### DATA SUPPLIED
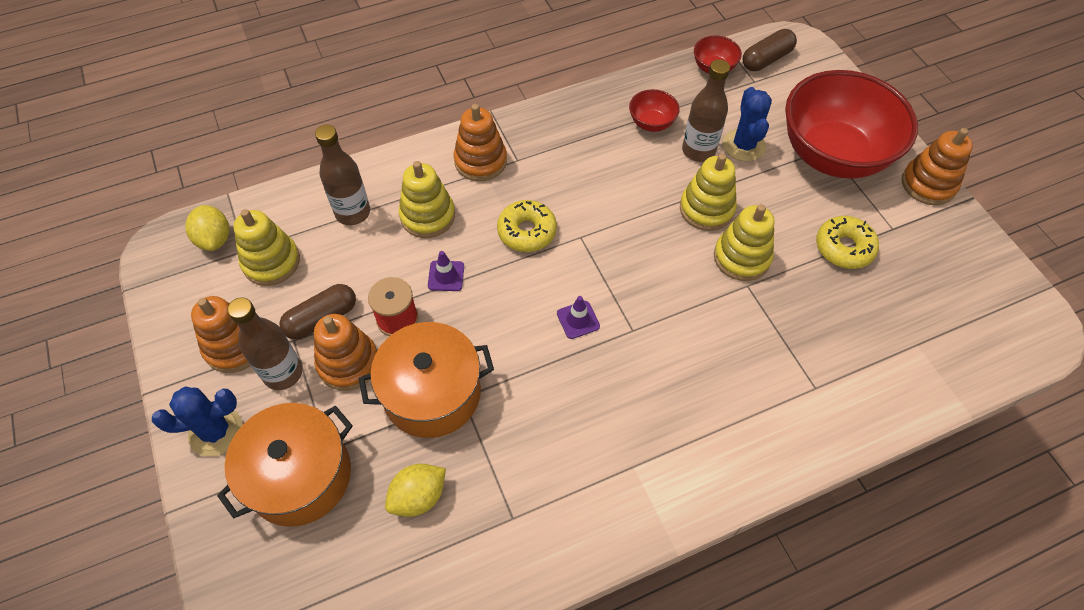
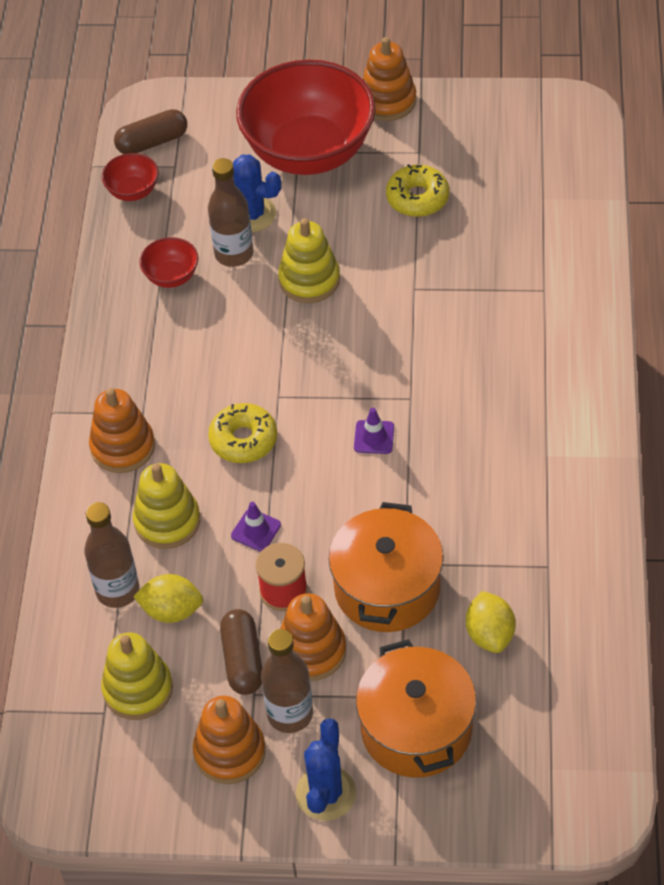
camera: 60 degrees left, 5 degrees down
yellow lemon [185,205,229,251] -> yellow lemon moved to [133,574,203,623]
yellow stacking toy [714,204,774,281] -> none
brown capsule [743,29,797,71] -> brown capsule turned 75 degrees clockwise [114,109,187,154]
==
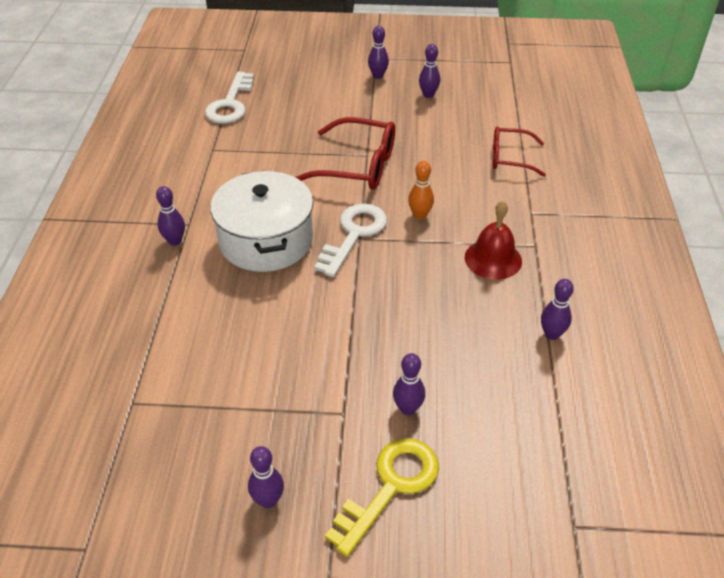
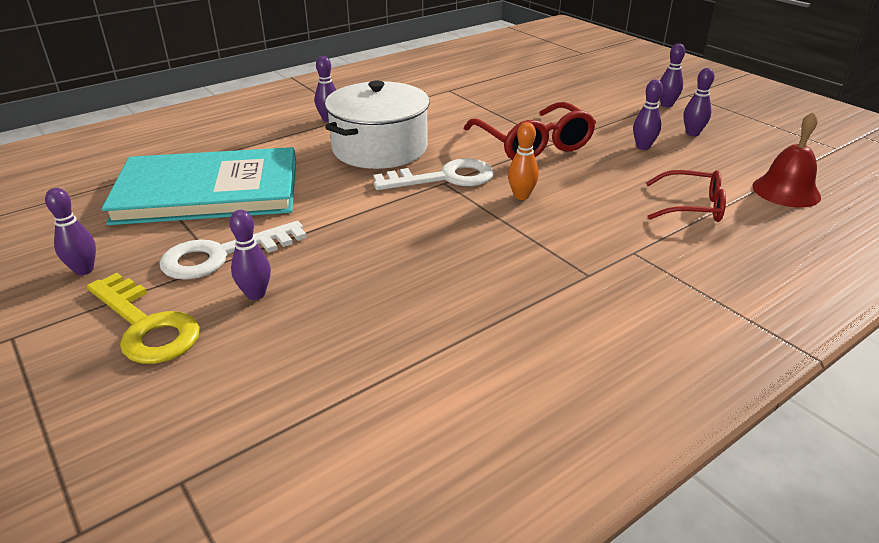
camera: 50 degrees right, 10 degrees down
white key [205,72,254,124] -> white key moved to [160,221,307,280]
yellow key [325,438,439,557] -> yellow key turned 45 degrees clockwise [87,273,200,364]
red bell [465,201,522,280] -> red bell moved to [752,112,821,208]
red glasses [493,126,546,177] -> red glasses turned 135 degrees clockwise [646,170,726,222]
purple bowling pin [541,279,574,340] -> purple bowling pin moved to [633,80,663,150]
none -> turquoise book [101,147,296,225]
--
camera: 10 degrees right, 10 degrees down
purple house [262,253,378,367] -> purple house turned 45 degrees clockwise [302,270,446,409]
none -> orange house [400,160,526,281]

### THE PROBLEM
Above are the entries. Quote exactly the lines from the one bearing "yellow stacking toy [714,204,774,281] -> none" through the one bearing "brown capsule [743,29,797,71]".

### OUTPUT OF THE TASK
yellow stacking toy [714,204,774,281] -> none
brown capsule [743,29,797,71] -> brown capsule turned 75 degrees clockwise [114,109,187,154]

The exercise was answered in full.